(Input data Opens)

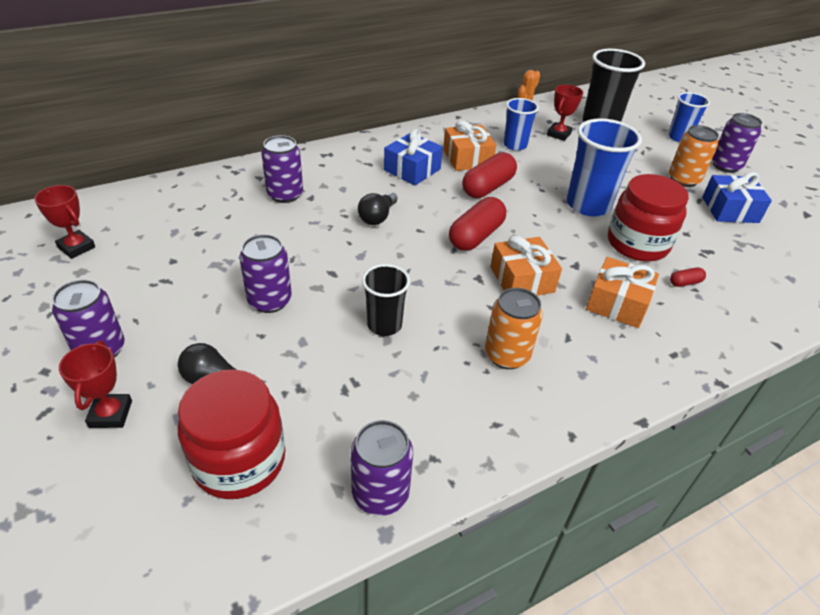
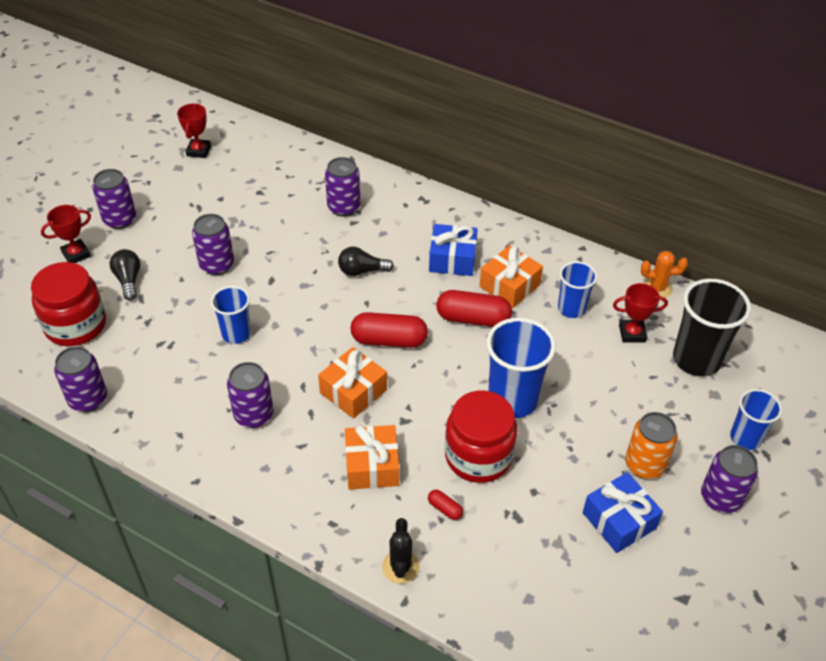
camera: 60 degrees right, 5 degrees up
(384, 325) = (236, 334): black cup -> blue cup
(507, 355) = (253, 415): orange can -> purple can
(739, 332) = (400, 567): none -> black cactus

(Input data Closes)

Exercise objective | The expected output is the whole listing, word for word, minus its pictures.

Solution for this problem |
camera: 60 degrees right, 5 degrees up
(384, 325) = (236, 334): black cup -> blue cup
(507, 355) = (253, 415): orange can -> purple can
(739, 332) = (400, 567): none -> black cactus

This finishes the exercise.